### How to complete this task
Output each record in full, exactly as it stands.

### Information
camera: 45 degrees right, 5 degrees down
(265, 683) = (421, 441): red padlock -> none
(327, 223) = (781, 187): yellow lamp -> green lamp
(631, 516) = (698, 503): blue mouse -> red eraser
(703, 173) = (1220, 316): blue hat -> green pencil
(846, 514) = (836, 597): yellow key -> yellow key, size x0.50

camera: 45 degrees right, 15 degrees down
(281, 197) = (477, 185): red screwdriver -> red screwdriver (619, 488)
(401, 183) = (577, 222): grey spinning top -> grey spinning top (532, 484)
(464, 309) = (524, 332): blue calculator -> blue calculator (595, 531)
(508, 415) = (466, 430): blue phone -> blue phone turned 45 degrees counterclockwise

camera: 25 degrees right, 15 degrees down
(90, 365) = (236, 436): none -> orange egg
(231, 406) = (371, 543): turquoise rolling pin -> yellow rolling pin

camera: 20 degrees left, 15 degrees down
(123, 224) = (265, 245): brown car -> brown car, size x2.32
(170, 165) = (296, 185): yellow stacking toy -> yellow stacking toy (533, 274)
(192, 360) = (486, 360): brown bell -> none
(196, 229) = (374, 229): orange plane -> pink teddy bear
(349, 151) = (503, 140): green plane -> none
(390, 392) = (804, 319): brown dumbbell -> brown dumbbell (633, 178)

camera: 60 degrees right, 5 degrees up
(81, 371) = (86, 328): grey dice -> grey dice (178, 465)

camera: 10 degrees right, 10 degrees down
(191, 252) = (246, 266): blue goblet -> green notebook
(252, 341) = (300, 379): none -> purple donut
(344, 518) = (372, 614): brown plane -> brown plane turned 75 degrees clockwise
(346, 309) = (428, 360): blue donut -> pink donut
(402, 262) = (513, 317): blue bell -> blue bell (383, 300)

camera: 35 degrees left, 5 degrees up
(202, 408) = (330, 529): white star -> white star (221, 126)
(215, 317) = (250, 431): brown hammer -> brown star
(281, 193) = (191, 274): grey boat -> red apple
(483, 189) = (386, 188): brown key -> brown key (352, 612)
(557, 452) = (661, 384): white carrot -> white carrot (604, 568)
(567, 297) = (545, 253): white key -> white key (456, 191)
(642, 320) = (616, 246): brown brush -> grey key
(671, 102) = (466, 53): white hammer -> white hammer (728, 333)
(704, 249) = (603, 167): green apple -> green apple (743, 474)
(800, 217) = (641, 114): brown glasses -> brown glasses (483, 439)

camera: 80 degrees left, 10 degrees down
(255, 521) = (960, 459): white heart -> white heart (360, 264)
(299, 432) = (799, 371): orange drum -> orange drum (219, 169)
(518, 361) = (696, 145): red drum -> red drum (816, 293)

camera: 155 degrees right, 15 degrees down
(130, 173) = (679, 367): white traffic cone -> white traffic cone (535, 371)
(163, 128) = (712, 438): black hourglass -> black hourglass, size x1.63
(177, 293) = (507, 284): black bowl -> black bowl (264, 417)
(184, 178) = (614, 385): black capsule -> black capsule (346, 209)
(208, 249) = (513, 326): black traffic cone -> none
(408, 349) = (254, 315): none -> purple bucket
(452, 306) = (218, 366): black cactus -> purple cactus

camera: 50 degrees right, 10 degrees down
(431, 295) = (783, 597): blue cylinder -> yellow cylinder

### Output of the task
camera: 45 degrees right, 5 degrees down
(265, 683) = (421, 441): red padlock -> none
(327, 223) = (781, 187): yellow lamp -> green lamp
(631, 516) = (698, 503): blue mouse -> red eraser
(703, 173) = (1220, 316): blue hat -> green pencil
(846, 514) = (836, 597): yellow key -> yellow key, size x0.50

camera: 45 degrees right, 15 degrees down
(281, 197) = (477, 185): red screwdriver -> red screwdriver (619, 488)
(401, 183) = (577, 222): grey spinning top -> grey spinning top (532, 484)
(464, 309) = (524, 332): blue calculator -> blue calculator (595, 531)
(508, 415) = (466, 430): blue phone -> blue phone turned 45 degrees counterclockwise

camera: 25 degrees right, 15 degrees down
(90, 365) = (236, 436): none -> orange egg
(231, 406) = (371, 543): turquoise rolling pin -> yellow rolling pin

camera: 20 degrees left, 15 degrees down
(123, 224) = (265, 245): brown car -> brown car, size x2.32
(170, 165) = (296, 185): yellow stacking toy -> yellow stacking toy (533, 274)
(192, 360) = (486, 360): brown bell -> none
(196, 229) = (374, 229): orange plane -> pink teddy bear
(349, 151) = (503, 140): green plane -> none
(390, 392) = (804, 319): brown dumbbell -> brown dumbbell (633, 178)

camera: 60 degrees right, 5 degrees up
(81, 371) = (86, 328): grey dice -> grey dice (178, 465)

camera: 10 degrees right, 10 degrees down
(191, 252) = (246, 266): blue goblet -> green notebook
(252, 341) = (300, 379): none -> purple donut
(344, 518) = (372, 614): brown plane -> brown plane turned 75 degrees clockwise
(346, 309) = (428, 360): blue donut -> pink donut
(402, 262) = (513, 317): blue bell -> blue bell (383, 300)

camera: 35 degrees left, 5 degrees up
(202, 408) = (330, 529): white star -> white star (221, 126)
(215, 317) = (250, 431): brown hammer -> brown star
(281, 193) = (191, 274): grey boat -> red apple
(483, 189) = (386, 188): brown key -> brown key (352, 612)
(557, 452) = (661, 384): white carrot -> white carrot (604, 568)
(567, 297) = (545, 253): white key -> white key (456, 191)
(642, 320) = (616, 246): brown brush -> grey key
(671, 102) = (466, 53): white hammer -> white hammer (728, 333)
(704, 249) = (603, 167): green apple -> green apple (743, 474)
(800, 217) = (641, 114): brown glasses -> brown glasses (483, 439)

camera: 80 degrees left, 10 degrees down
(255, 521) = (960, 459): white heart -> white heart (360, 264)
(299, 432) = (799, 371): orange drum -> orange drum (219, 169)
(518, 361) = (696, 145): red drum -> red drum (816, 293)

camera: 155 degrees right, 15 degrees down
(130, 173) = (679, 367): white traffic cone -> white traffic cone (535, 371)
(163, 128) = (712, 438): black hourglass -> black hourglass, size x1.63
(177, 293) = (507, 284): black bowl -> black bowl (264, 417)
(184, 178) = (614, 385): black capsule -> black capsule (346, 209)
(208, 249) = (513, 326): black traffic cone -> none
(408, 349) = (254, 315): none -> purple bucket
(452, 306) = (218, 366): black cactus -> purple cactus

camera: 50 degrees right, 10 degrees down
(431, 295) = (783, 597): blue cylinder -> yellow cylinder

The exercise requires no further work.